### What you have to do
The reply should hold every record, copied exactly, and none of the pictures.

Edit difference data

-*-

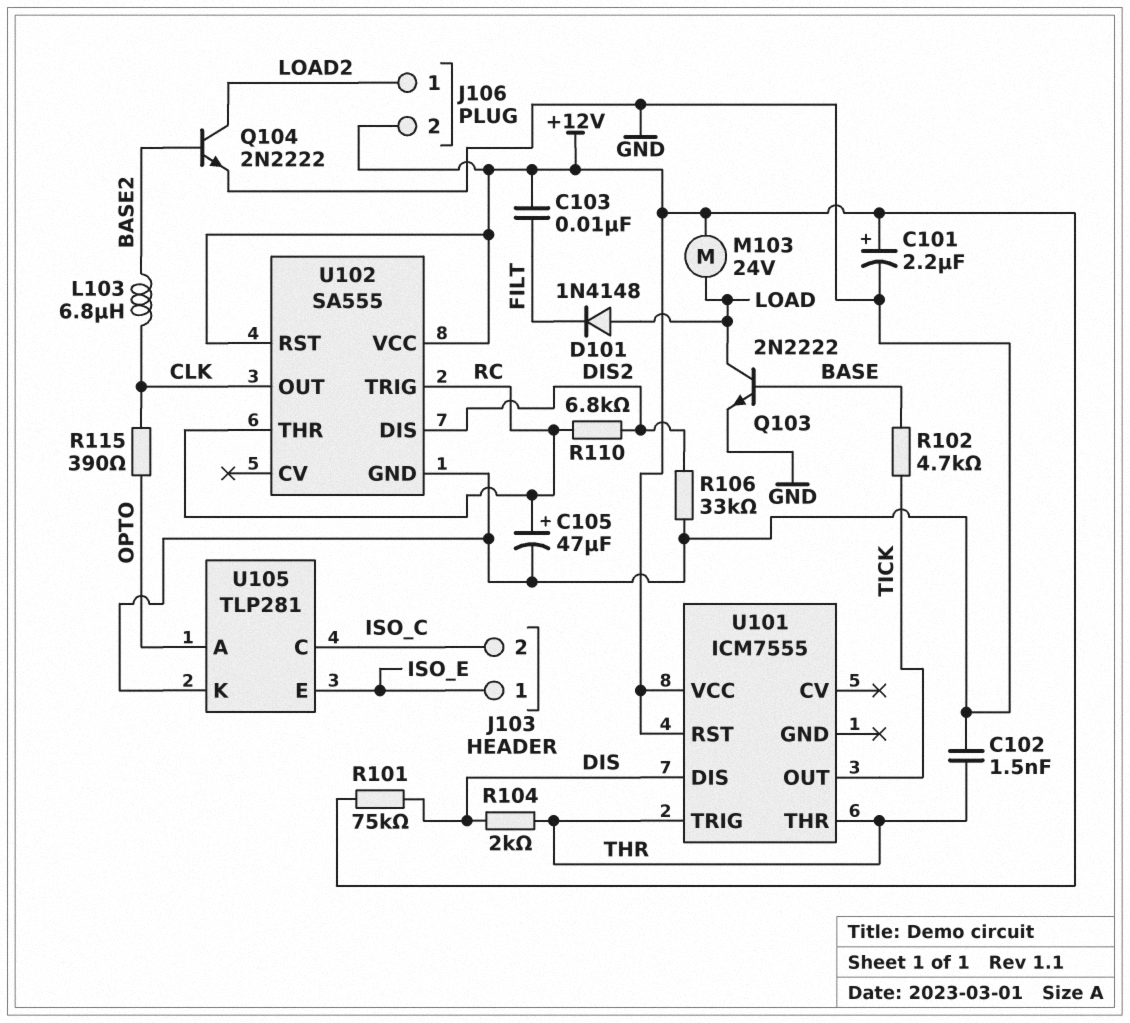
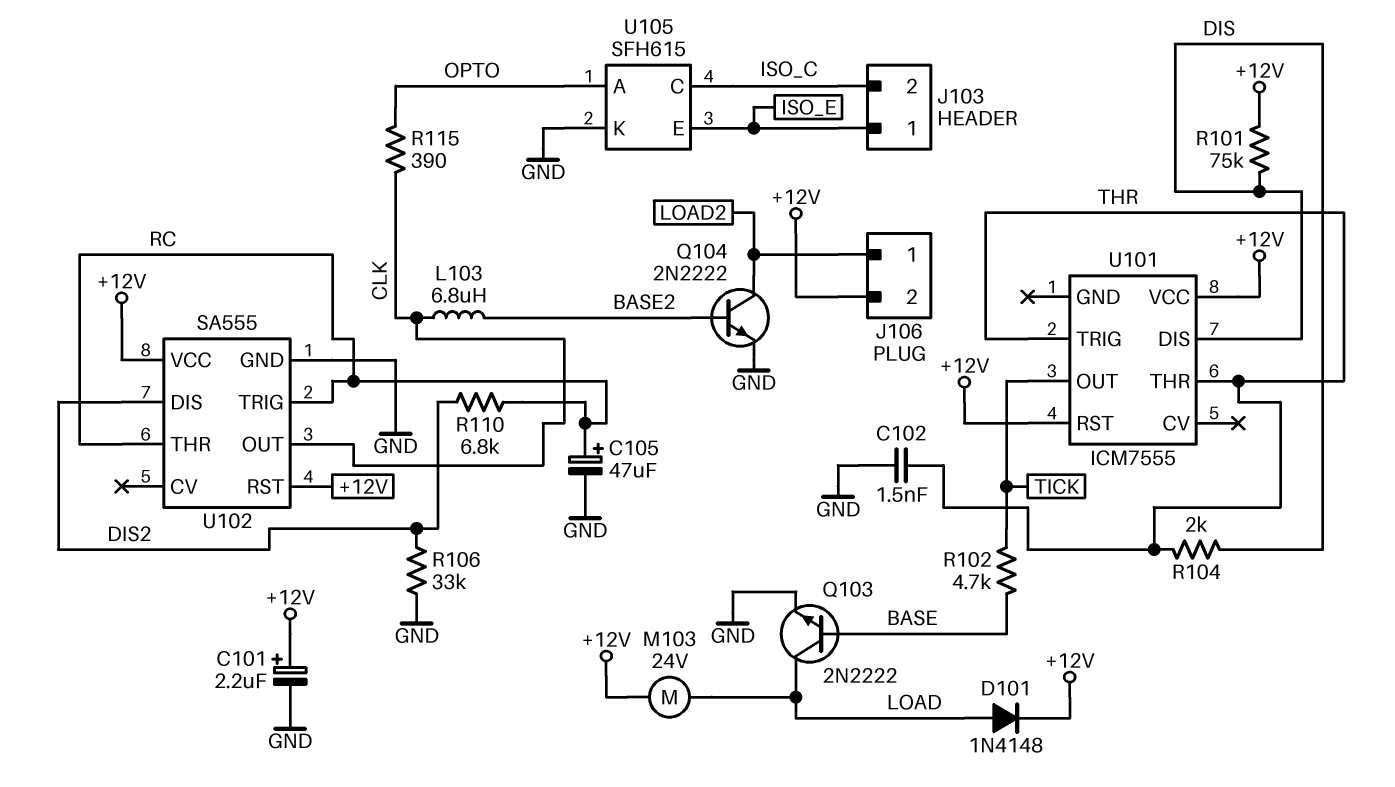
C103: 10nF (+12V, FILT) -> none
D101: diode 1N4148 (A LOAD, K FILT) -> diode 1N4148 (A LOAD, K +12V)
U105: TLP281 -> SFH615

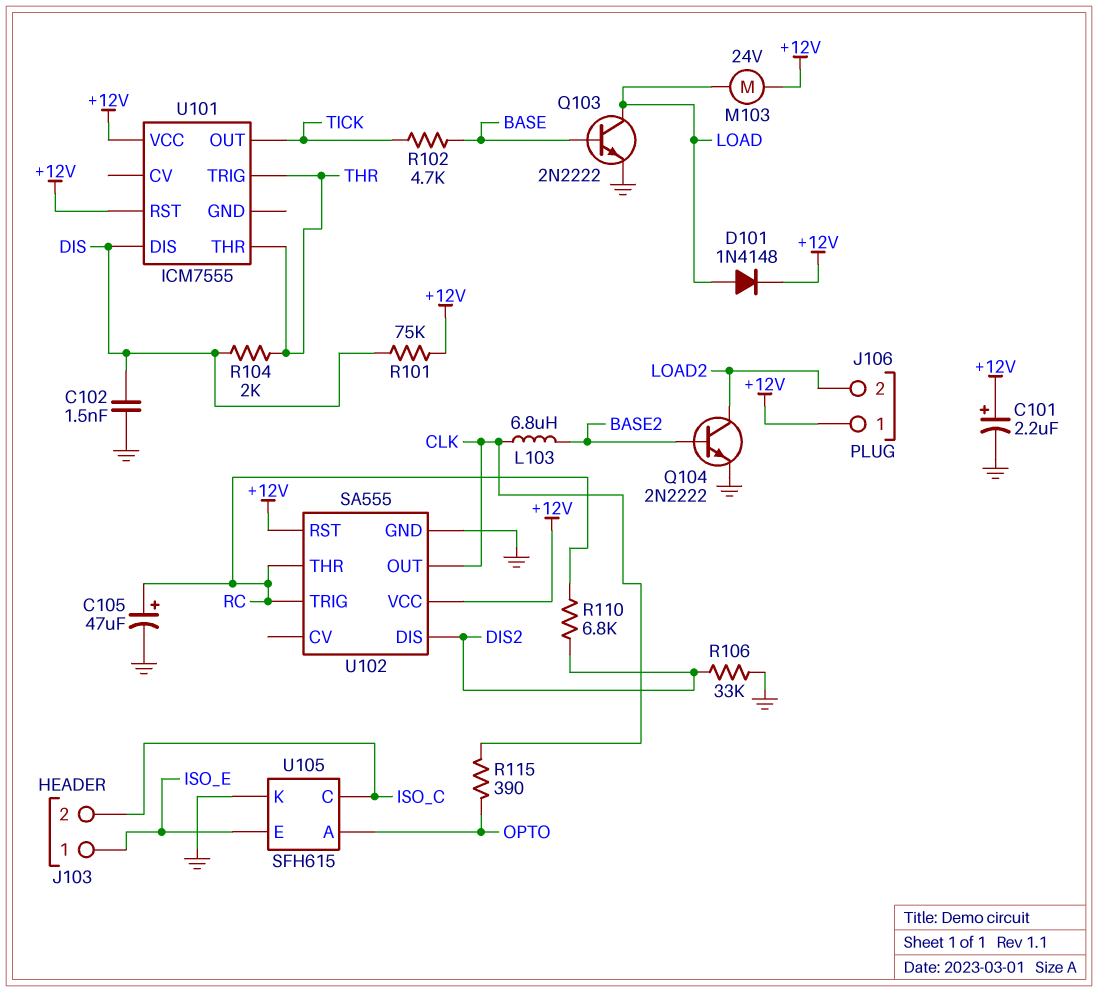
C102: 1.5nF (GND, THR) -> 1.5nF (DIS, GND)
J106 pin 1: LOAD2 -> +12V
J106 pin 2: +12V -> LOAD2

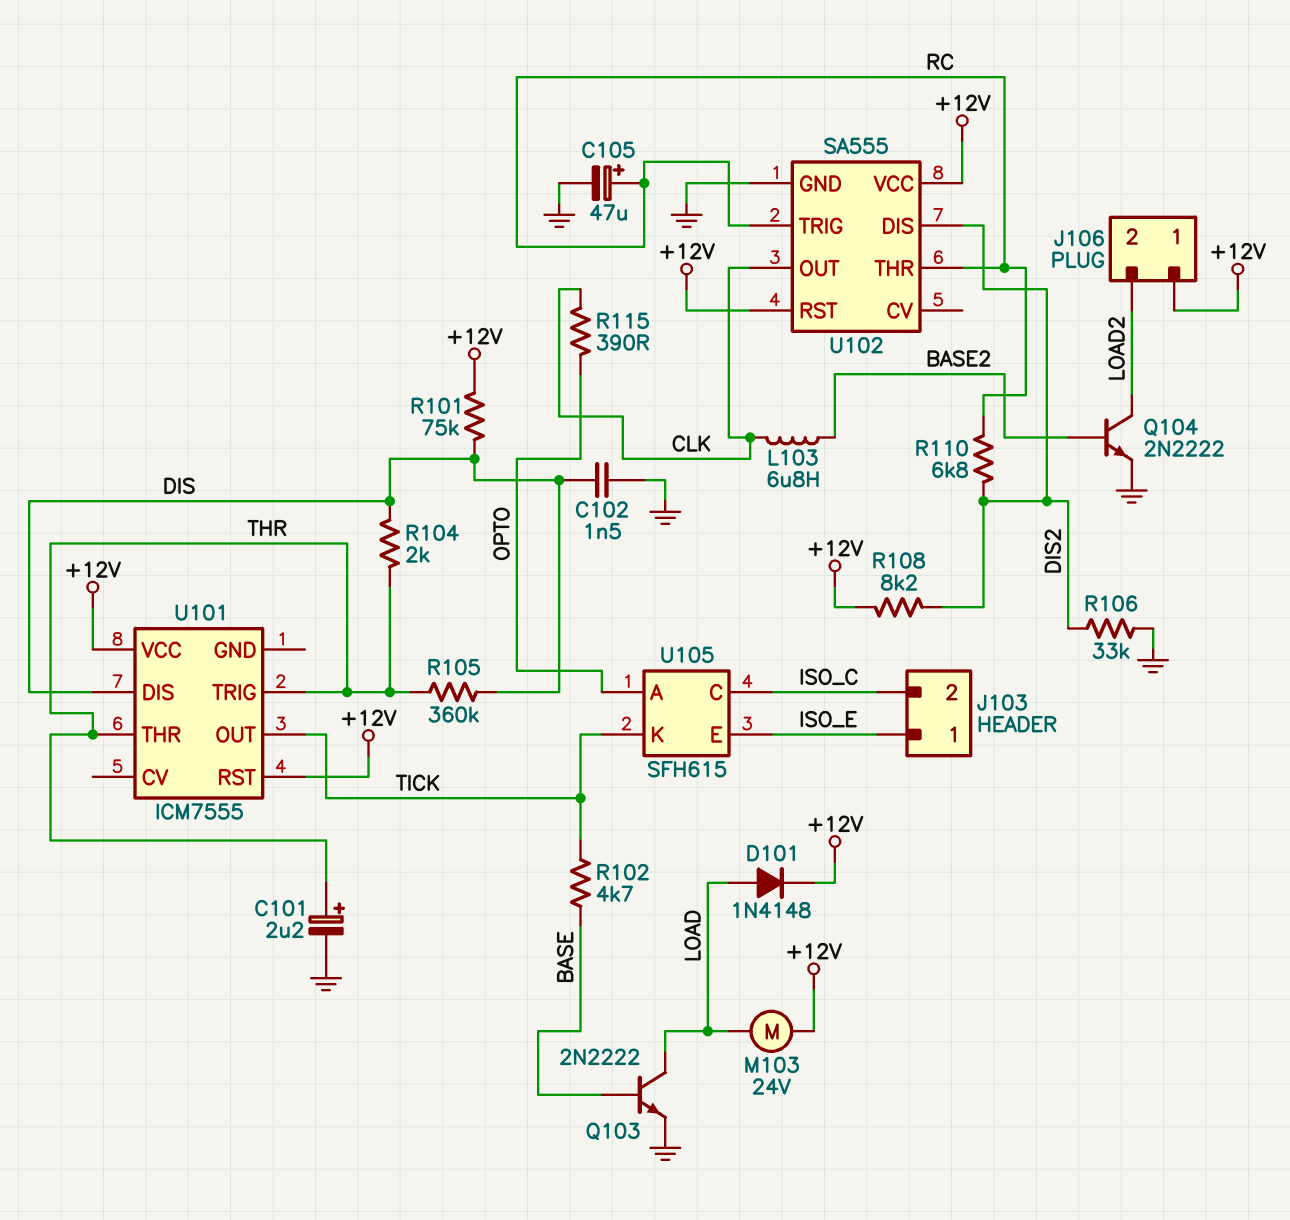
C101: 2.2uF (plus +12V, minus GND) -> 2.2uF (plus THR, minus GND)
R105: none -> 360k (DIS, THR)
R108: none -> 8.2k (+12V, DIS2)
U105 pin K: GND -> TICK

-*-

### Solution for this problem
C103: 10nF (+12V, FILT) -> none
D101: diode 1N4148 (A LOAD, K FILT) -> diode 1N4148 (A LOAD, K +12V)
U105: TLP281 -> SFH615

C102: 1.5nF (GND, THR) -> 1.5nF (DIS, GND)
J106 pin 1: LOAD2 -> +12V
J106 pin 2: +12V -> LOAD2

C101: 2.2uF (plus +12V, minus GND) -> 2.2uF (plus THR, minus GND)
R105: none -> 360k (DIS, THR)
R108: none -> 8.2k (+12V, DIS2)
U105 pin K: GND -> TICK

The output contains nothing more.